- [Records shown]:
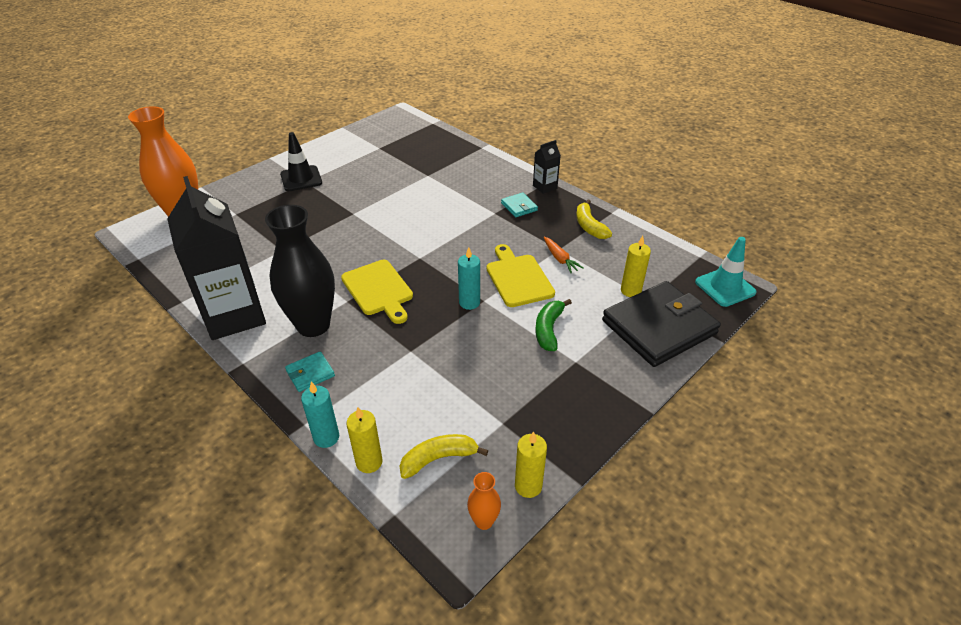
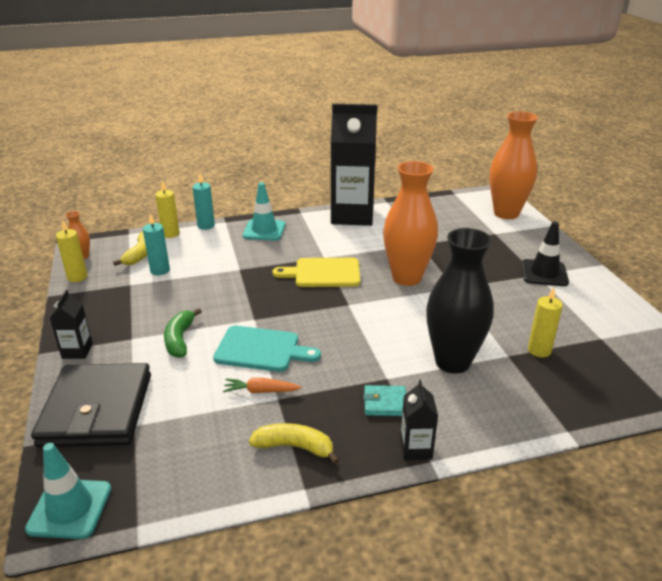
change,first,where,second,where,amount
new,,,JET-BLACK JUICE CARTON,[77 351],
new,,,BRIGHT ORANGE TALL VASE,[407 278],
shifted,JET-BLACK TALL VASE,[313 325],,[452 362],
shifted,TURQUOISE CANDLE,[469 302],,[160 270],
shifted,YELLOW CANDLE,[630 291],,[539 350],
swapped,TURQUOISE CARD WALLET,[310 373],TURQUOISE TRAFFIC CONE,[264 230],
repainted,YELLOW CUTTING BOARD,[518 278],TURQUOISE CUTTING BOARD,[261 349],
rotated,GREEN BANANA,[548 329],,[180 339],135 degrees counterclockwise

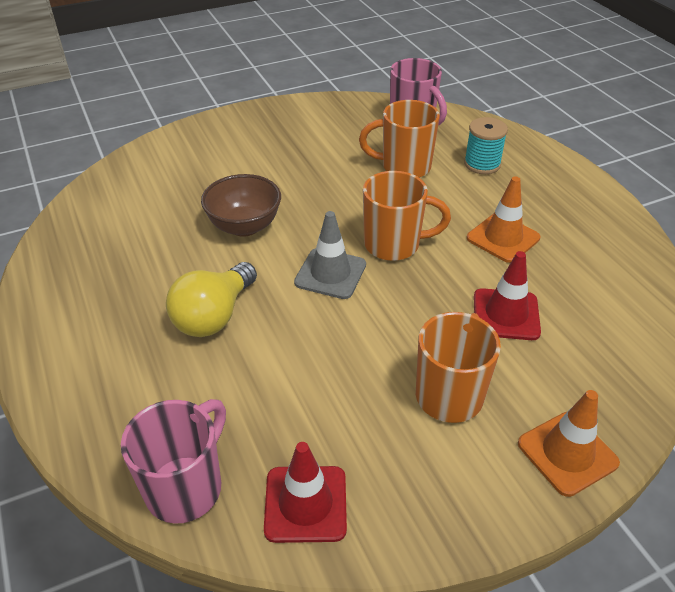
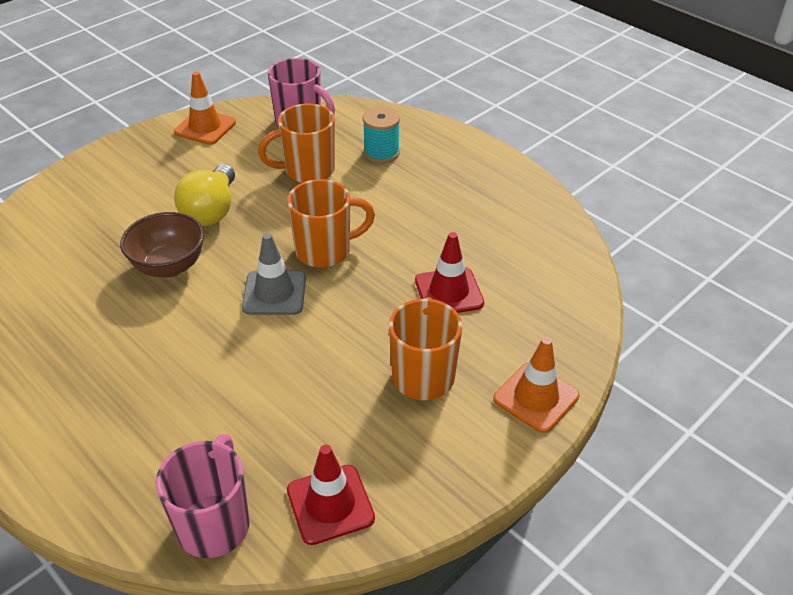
change,first,where,second,where,amount
shifted,YELLOW LIGHTBULB,[214 316],,[211 211],
shifted,BRIGHT ORANGE TRAFFIC CONE,[503 238],,[205 127],

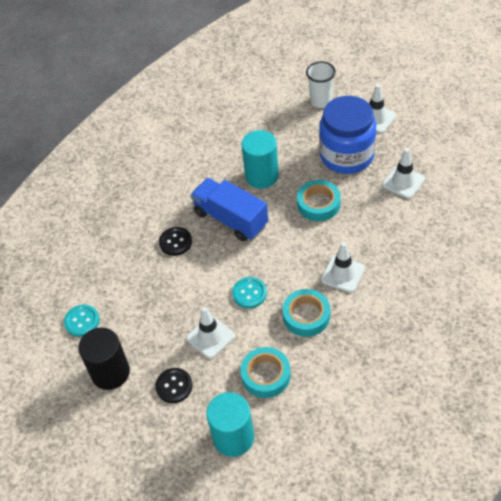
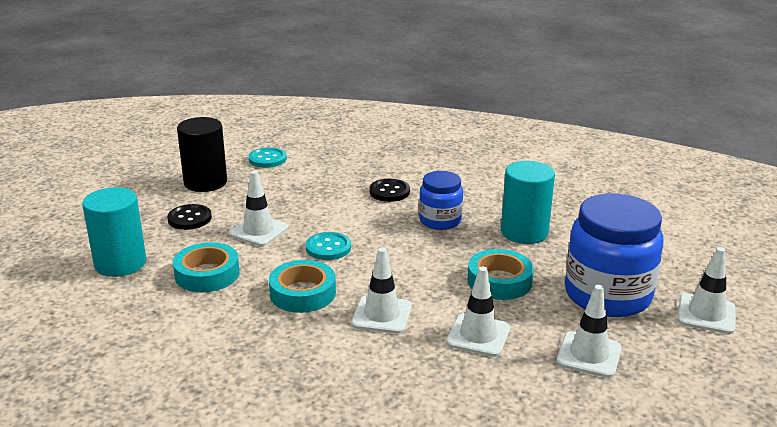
change,first,where,second,where,amount
gone,PURE WHITE CUP,[321 101],,,
new,,,PURE WHITE TRAFFIC CONE,[478 335],
swapped,ROYAL BLUE TOY TRUCK,[230 219],ROYAL BLUE JAR,[440 220],

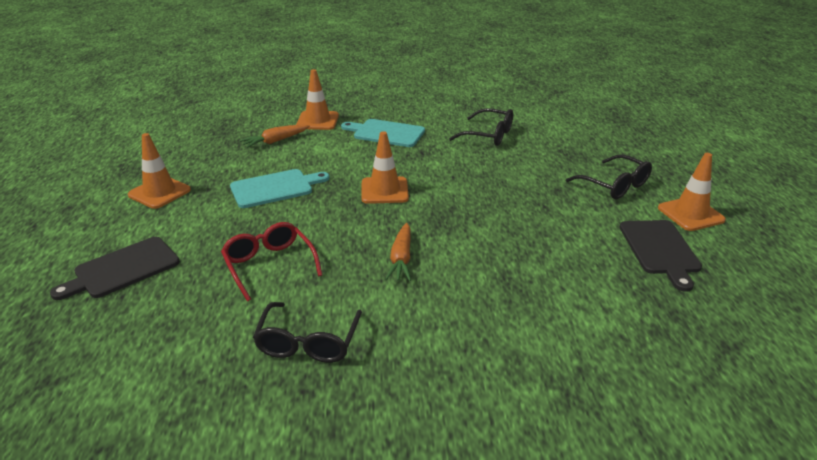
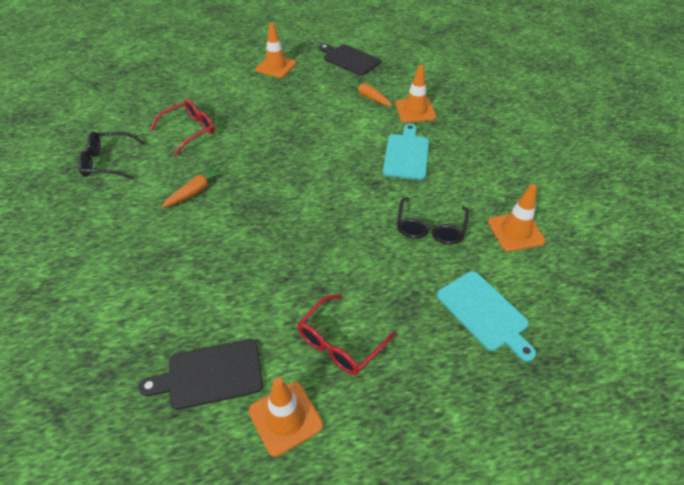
change,first,where,second,where,amount
shifted,JET-BLACK CUTTING BOARD,[123 269],,[349 59],
shifted,TURQUOISE CUTTING BOARD,[275 188],,[484 313],
shifted,BRIGHT ORANGE TRAFFIC CONE,[384 190],,[515 231],
repainted,JET-BLACK GLASSES,[614 185],SCARLET GLASSES,[340 342],
rotated,BRIGHT ORANGE CARROT,[401 259],,[196 191],135 degrees clockwise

- [Exercise instructions]: The output must match the records word for word, except that no pictures appear.

- [Completed task]:
change,first,where,second,where,amount
new,,,JET-BLACK JUICE CARTON,[77 351],
new,,,BRIGHT ORANGE TALL VASE,[407 278],
shifted,JET-BLACK TALL VASE,[313 325],,[452 362],
shifted,TURQUOISE CANDLE,[469 302],,[160 270],
shifted,YELLOW CANDLE,[630 291],,[539 350],
swapped,TURQUOISE CARD WALLET,[310 373],TURQUOISE TRAFFIC CONE,[264 230],
repainted,YELLOW CUTTING BOARD,[518 278],TURQUOISE CUTTING BOARD,[261 349],
rotated,GREEN BANANA,[548 329],,[180 339],135 degrees counterclockwise

change,first,where,second,where,amount
shifted,YELLOW LIGHTBULB,[214 316],,[211 211],
shifted,BRIGHT ORANGE TRAFFIC CONE,[503 238],,[205 127],

change,first,where,second,where,amount
gone,PURE WHITE CUP,[321 101],,,
new,,,PURE WHITE TRAFFIC CONE,[478 335],
swapped,ROYAL BLUE TOY TRUCK,[230 219],ROYAL BLUE JAR,[440 220],

change,first,where,second,where,amount
shifted,JET-BLACK CUTTING BOARD,[123 269],,[349 59],
shifted,TURQUOISE CUTTING BOARD,[275 188],,[484 313],
shifted,BRIGHT ORANGE TRAFFIC CONE,[384 190],,[515 231],
repainted,JET-BLACK GLASSES,[614 185],SCARLET GLASSES,[340 342],
rotated,BRIGHT ORANGE CARROT,[401 259],,[196 191],135 degrees clockwise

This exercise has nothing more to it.